BEGIN RECORD EXTRACTS

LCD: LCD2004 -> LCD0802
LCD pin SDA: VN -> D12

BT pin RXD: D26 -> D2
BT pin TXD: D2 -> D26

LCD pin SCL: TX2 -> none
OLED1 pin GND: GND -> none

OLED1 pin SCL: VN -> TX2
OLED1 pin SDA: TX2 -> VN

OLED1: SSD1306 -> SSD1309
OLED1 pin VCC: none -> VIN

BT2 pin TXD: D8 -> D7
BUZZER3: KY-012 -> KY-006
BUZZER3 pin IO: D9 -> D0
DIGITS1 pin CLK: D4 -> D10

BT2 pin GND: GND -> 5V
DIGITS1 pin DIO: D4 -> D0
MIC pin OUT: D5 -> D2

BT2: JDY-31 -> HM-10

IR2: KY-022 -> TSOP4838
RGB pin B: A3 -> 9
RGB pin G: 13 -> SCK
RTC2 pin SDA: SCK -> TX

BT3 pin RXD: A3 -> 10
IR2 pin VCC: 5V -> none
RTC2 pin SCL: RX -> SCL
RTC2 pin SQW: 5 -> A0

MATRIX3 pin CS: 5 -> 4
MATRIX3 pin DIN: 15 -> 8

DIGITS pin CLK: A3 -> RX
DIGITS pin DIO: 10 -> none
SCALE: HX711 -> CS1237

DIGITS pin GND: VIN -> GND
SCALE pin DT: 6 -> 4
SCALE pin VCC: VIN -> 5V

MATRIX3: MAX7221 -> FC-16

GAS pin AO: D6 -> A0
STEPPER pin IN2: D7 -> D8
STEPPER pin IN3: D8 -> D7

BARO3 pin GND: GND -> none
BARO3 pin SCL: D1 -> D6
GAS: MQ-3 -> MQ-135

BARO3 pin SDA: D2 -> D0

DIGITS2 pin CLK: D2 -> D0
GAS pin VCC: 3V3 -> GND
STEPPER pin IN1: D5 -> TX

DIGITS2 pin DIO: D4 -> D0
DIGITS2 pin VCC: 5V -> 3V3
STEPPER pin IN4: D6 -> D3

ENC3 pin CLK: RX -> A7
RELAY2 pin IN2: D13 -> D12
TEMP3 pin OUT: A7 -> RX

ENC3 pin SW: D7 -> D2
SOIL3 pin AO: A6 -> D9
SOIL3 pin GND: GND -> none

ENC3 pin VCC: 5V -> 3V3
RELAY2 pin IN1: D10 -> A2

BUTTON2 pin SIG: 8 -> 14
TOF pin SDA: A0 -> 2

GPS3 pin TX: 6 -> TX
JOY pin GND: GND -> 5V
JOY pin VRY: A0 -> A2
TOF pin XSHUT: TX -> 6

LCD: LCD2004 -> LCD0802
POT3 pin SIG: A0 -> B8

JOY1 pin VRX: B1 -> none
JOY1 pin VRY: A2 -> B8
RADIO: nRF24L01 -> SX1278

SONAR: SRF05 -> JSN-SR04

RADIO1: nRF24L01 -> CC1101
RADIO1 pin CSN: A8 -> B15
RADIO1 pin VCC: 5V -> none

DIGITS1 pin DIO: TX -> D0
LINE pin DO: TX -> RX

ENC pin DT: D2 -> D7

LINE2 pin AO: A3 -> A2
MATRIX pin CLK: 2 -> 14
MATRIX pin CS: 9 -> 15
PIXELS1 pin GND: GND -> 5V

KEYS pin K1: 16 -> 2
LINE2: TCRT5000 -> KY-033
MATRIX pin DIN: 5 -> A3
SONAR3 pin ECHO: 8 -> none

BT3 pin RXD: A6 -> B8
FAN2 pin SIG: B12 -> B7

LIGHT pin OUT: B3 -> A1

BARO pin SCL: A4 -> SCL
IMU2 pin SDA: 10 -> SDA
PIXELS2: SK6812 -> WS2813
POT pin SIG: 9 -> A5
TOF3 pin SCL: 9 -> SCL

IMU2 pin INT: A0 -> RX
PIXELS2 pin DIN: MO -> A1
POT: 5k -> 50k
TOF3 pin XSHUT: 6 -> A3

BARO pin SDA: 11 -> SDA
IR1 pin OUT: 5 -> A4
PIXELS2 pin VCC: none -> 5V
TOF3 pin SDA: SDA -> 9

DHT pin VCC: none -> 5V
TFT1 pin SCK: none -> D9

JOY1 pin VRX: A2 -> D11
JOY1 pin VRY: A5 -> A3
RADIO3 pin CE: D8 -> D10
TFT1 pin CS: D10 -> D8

END RECORD EXTRACTS

### ACTIVITY
Exact repetition of every record is required.

### SOLUTION FOR THIS EXERCISE
LCD: LCD2004 -> LCD0802
LCD pin SDA: VN -> D12

BT pin RXD: D26 -> D2
BT pin TXD: D2 -> D26

LCD pin SCL: TX2 -> none
OLED1 pin GND: GND -> none

OLED1 pin SCL: VN -> TX2
OLED1 pin SDA: TX2 -> VN

OLED1: SSD1306 -> SSD1309
OLED1 pin VCC: none -> VIN

BT2 pin TXD: D8 -> D7
BUZZER3: KY-012 -> KY-006
BUZZER3 pin IO: D9 -> D0
DIGITS1 pin CLK: D4 -> D10

BT2 pin GND: GND -> 5V
DIGITS1 pin DIO: D4 -> D0
MIC pin OUT: D5 -> D2

BT2: JDY-31 -> HM-10

IR2: KY-022 -> TSOP4838
RGB pin B: A3 -> 9
RGB pin G: 13 -> SCK
RTC2 pin SDA: SCK -> TX

BT3 pin RXD: A3 -> 10
IR2 pin VCC: 5V -> none
RTC2 pin SCL: RX -> SCL
RTC2 pin SQW: 5 -> A0

MATRIX3 pin CS: 5 -> 4
MATRIX3 pin DIN: 15 -> 8

DIGITS pin CLK: A3 -> RX
DIGITS pin DIO: 10 -> none
SCALE: HX711 -> CS1237

DIGITS pin GND: VIN -> GND
SCALE pin DT: 6 -> 4
SCALE pin VCC: VIN -> 5V

MATRIX3: MAX7221 -> FC-16

GAS pin AO: D6 -> A0
STEPPER pin IN2: D7 -> D8
STEPPER pin IN3: D8 -> D7

BARO3 pin GND: GND -> none
BARO3 pin SCL: D1 -> D6
GAS: MQ-3 -> MQ-135

BARO3 pin SDA: D2 -> D0

DIGITS2 pin CLK: D2 -> D0
GAS pin VCC: 3V3 -> GND
STEPPER pin IN1: D5 -> TX

DIGITS2 pin DIO: D4 -> D0
DIGITS2 pin VCC: 5V -> 3V3
STEPPER pin IN4: D6 -> D3

ENC3 pin CLK: RX -> A7
RELAY2 pin IN2: D13 -> D12
TEMP3 pin OUT: A7 -> RX

ENC3 pin SW: D7 -> D2
SOIL3 pin AO: A6 -> D9
SOIL3 pin GND: GND -> none

ENC3 pin VCC: 5V -> 3V3
RELAY2 pin IN1: D10 -> A2

BUTTON2 pin SIG: 8 -> 14
TOF pin SDA: A0 -> 2

GPS3 pin TX: 6 -> TX
JOY pin GND: GND -> 5V
JOY pin VRY: A0 -> A2
TOF pin XSHUT: TX -> 6

LCD: LCD2004 -> LCD0802
POT3 pin SIG: A0 -> B8

JOY1 pin VRX: B1 -> none
JOY1 pin VRY: A2 -> B8
RADIO: nRF24L01 -> SX1278

SONAR: SRF05 -> JSN-SR04

RADIO1: nRF24L01 -> CC1101
RADIO1 pin CSN: A8 -> B15
RADIO1 pin VCC: 5V -> none

DIGITS1 pin DIO: TX -> D0
LINE pin DO: TX -> RX

ENC pin DT: D2 -> D7

LINE2 pin AO: A3 -> A2
MATRIX pin CLK: 2 -> 14
MATRIX pin CS: 9 -> 15
PIXELS1 pin GND: GND -> 5V

KEYS pin K1: 16 -> 2
LINE2: TCRT5000 -> KY-033
MATRIX pin DIN: 5 -> A3
SONAR3 pin ECHO: 8 -> none

BT3 pin RXD: A6 -> B8
FAN2 pin SIG: B12 -> B7

LIGHT pin OUT: B3 -> A1

BARO pin SCL: A4 -> SCL
IMU2 pin SDA: 10 -> SDA
PIXELS2: SK6812 -> WS2813
POT pin SIG: 9 -> A5
TOF3 pin SCL: 9 -> SCL

IMU2 pin INT: A0 -> RX
PIXELS2 pin DIN: MO -> A1
POT: 5k -> 50k
TOF3 pin XSHUT: 6 -> A3

BARO pin SDA: 11 -> SDA
IR1 pin OUT: 5 -> A4
PIXELS2 pin VCC: none -> 5V
TOF3 pin SDA: SDA -> 9

DHT pin VCC: none -> 5V
TFT1 pin SCK: none -> D9

JOY1 pin VRX: A2 -> D11
JOY1 pin VRY: A5 -> A3
RADIO3 pin CE: D8 -> D10
TFT1 pin CS: D10 -> D8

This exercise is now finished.